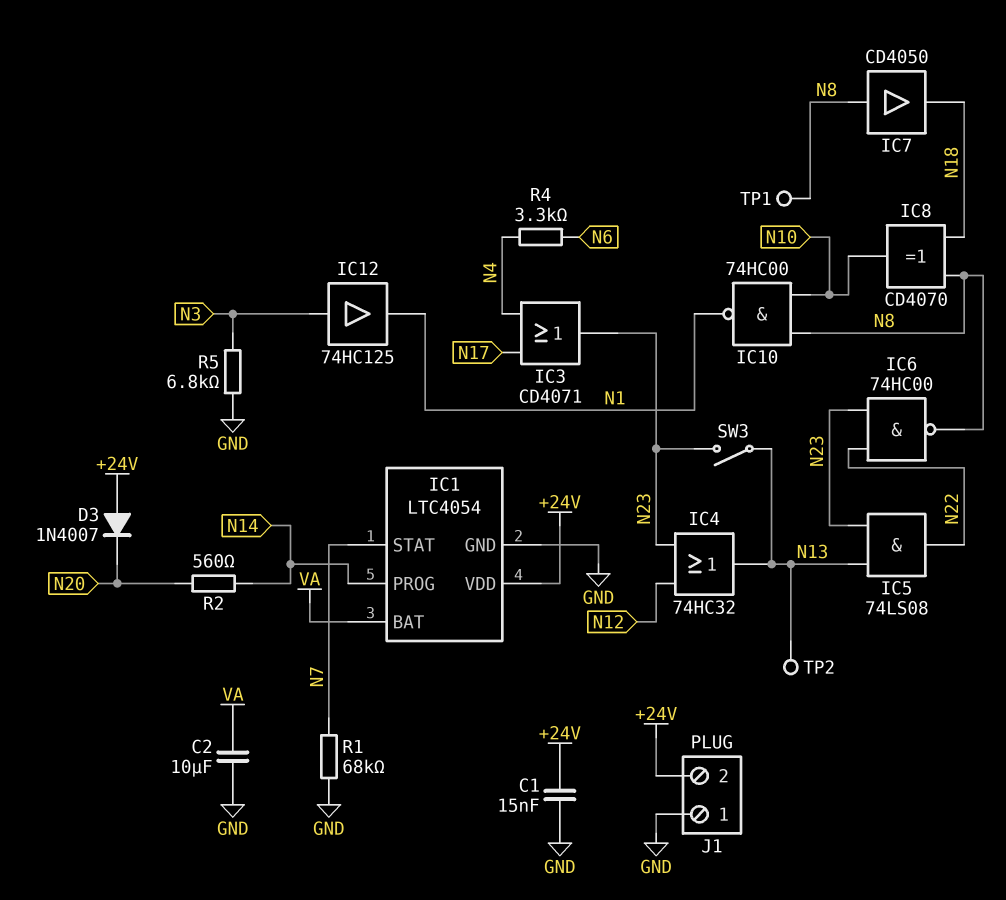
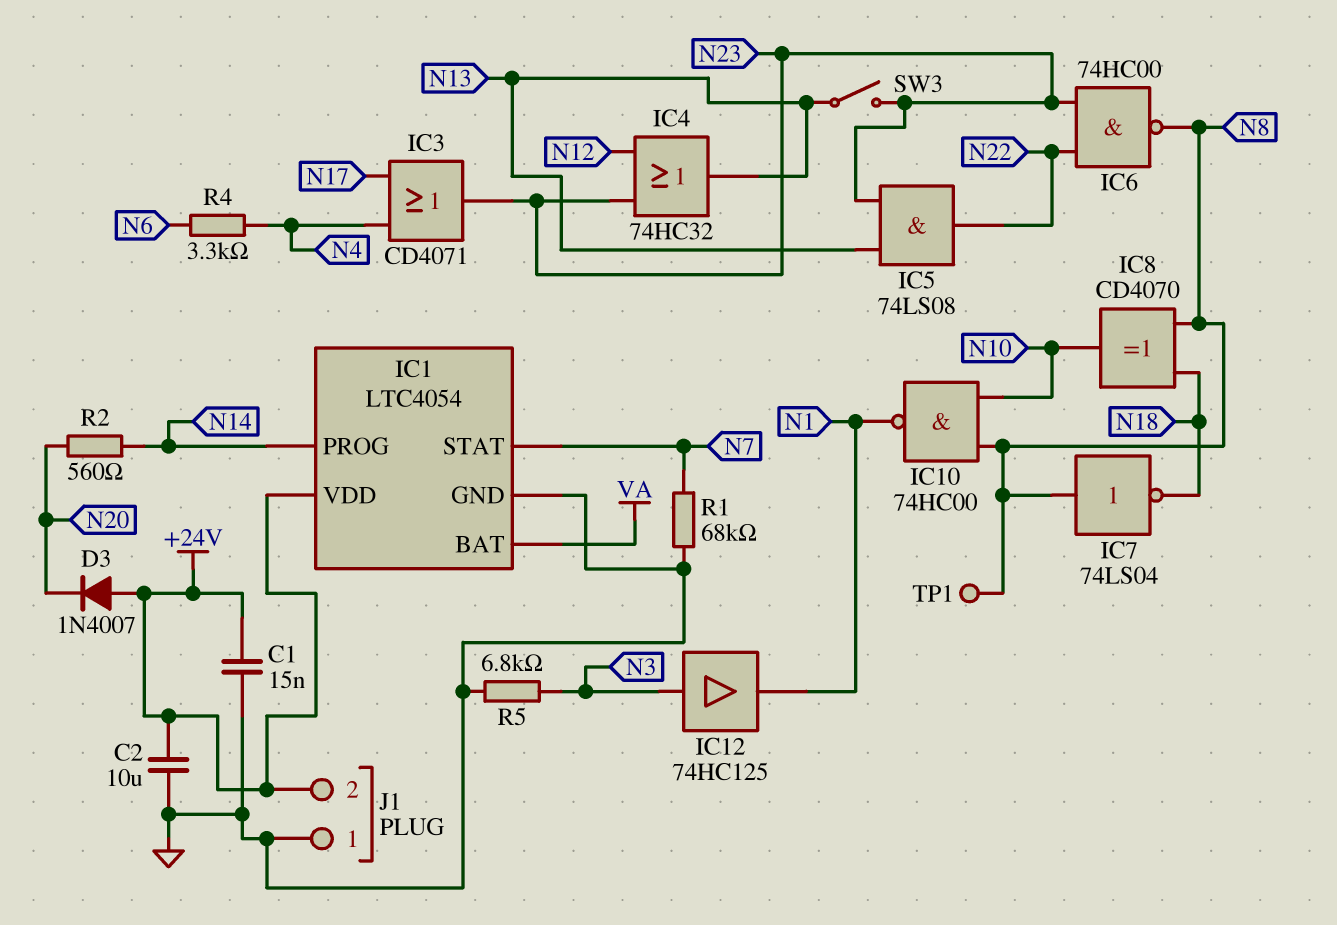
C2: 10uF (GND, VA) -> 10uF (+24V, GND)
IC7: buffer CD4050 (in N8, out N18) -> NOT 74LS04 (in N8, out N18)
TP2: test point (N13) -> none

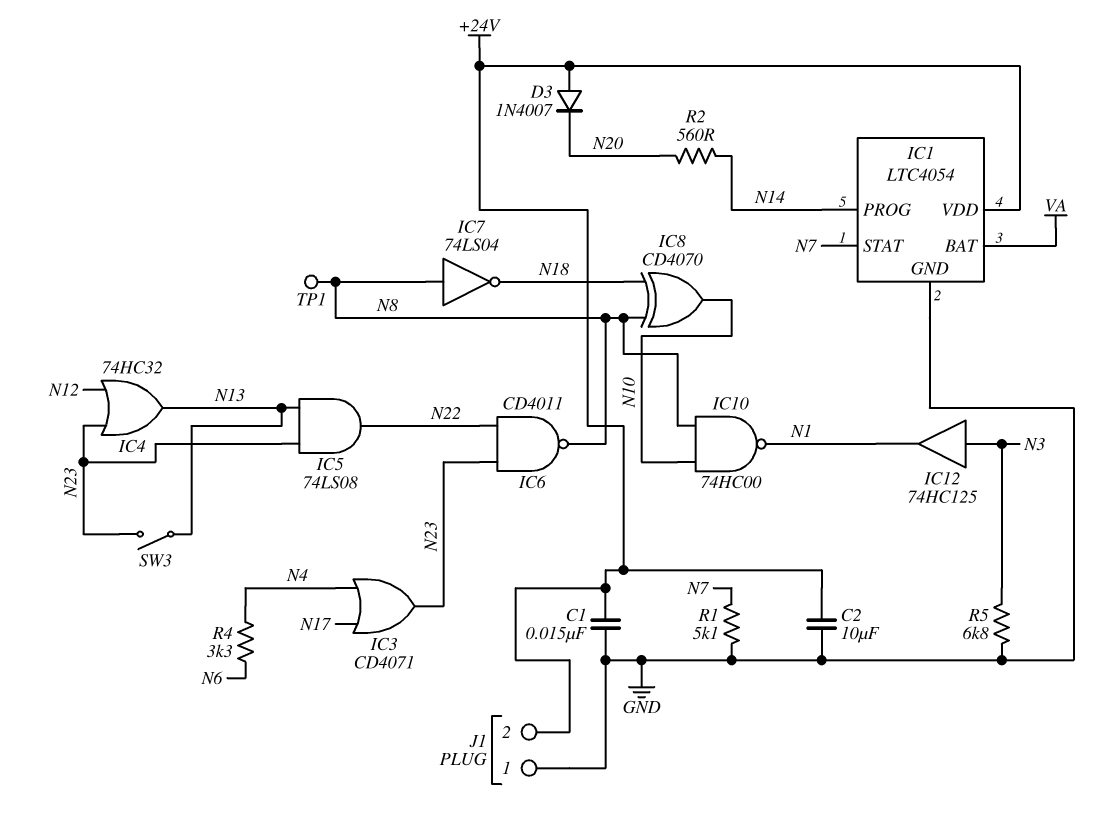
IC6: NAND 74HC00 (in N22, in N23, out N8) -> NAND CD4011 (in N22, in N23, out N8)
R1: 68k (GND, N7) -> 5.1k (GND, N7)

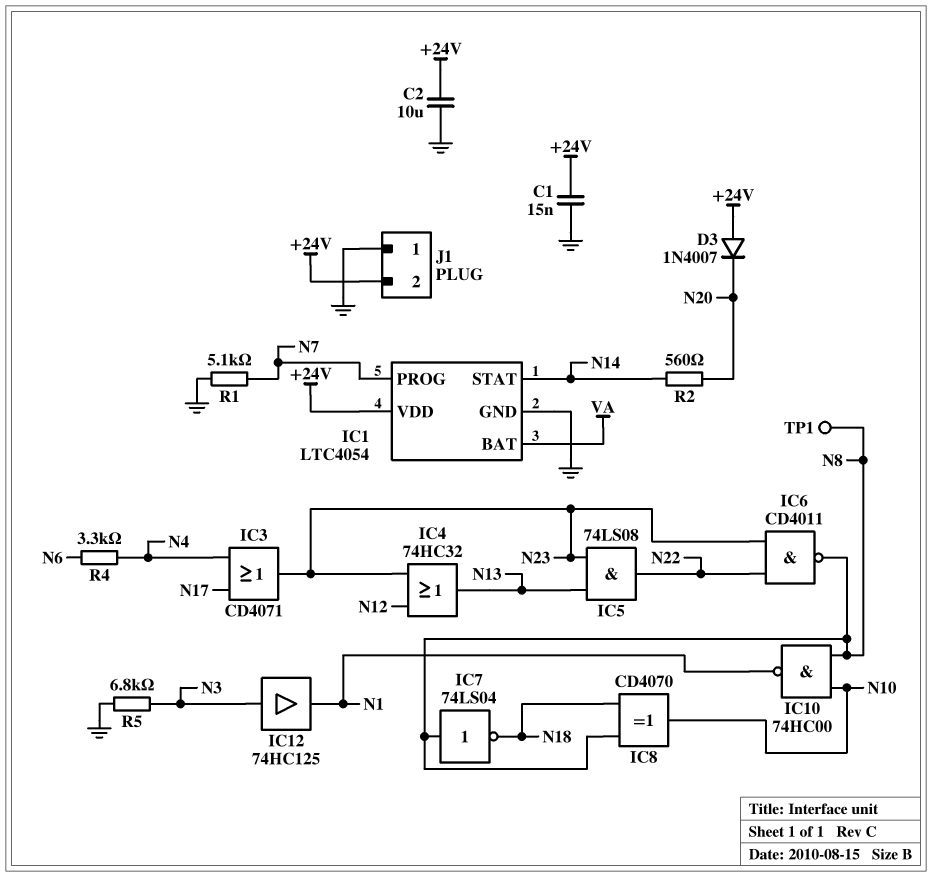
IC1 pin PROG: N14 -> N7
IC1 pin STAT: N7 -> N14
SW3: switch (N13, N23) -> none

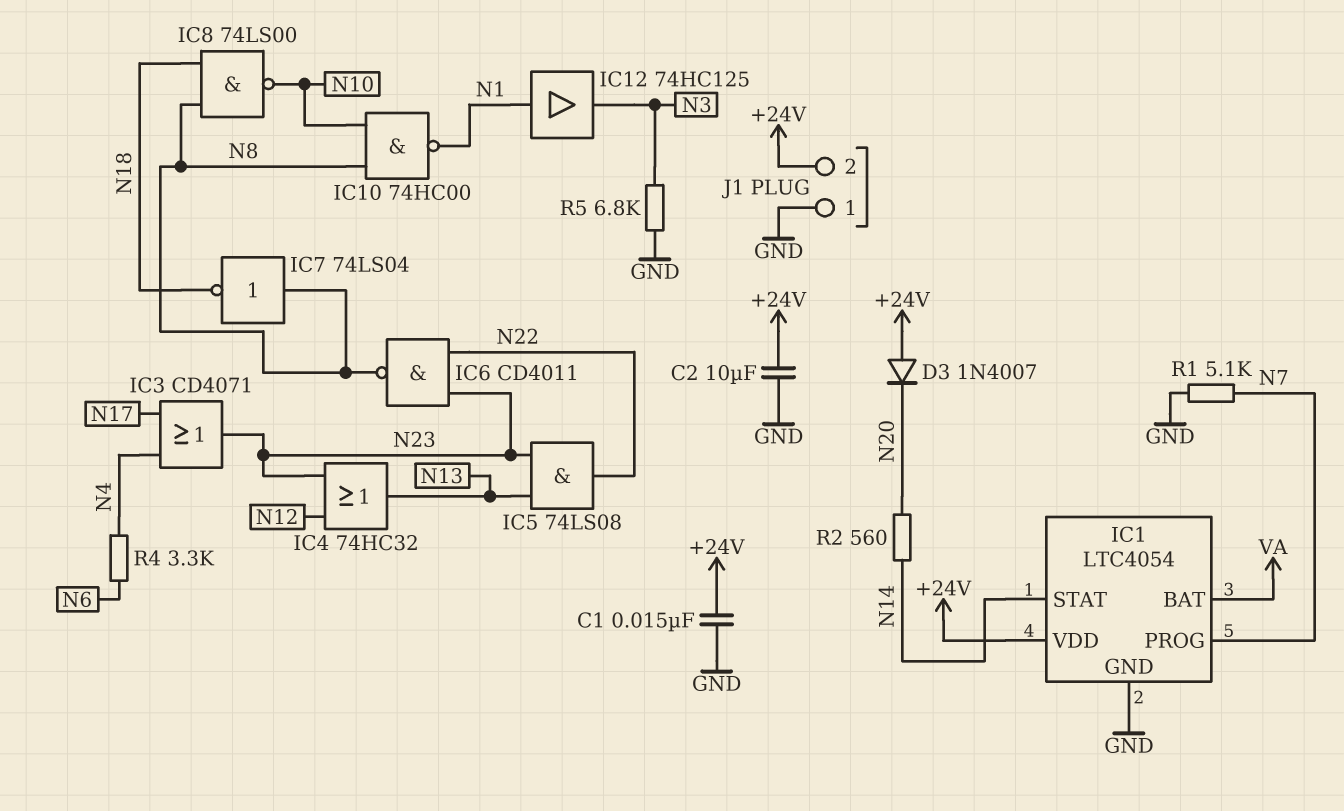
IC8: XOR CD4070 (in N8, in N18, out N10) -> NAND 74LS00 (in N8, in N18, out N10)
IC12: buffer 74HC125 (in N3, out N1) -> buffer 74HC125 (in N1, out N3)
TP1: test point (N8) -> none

*Your goal*. Your output should consist solely of the lines from the line containing "R1: 68k (GND, N7) -> 5.1k (GND, N7)" through the last line of the entries, verbatim, minus any pictures.

*Finished exercise*.
R1: 68k (GND, N7) -> 5.1k (GND, N7)

IC1 pin PROG: N14 -> N7
IC1 pin STAT: N7 -> N14
SW3: switch (N13, N23) -> none

IC8: XOR CD4070 (in N8, in N18, out N10) -> NAND 74LS00 (in N8, in N18, out N10)
IC12: buffer 74HC125 (in N3, out N1) -> buffer 74HC125 (in N1, out N3)
TP1: test point (N8) -> none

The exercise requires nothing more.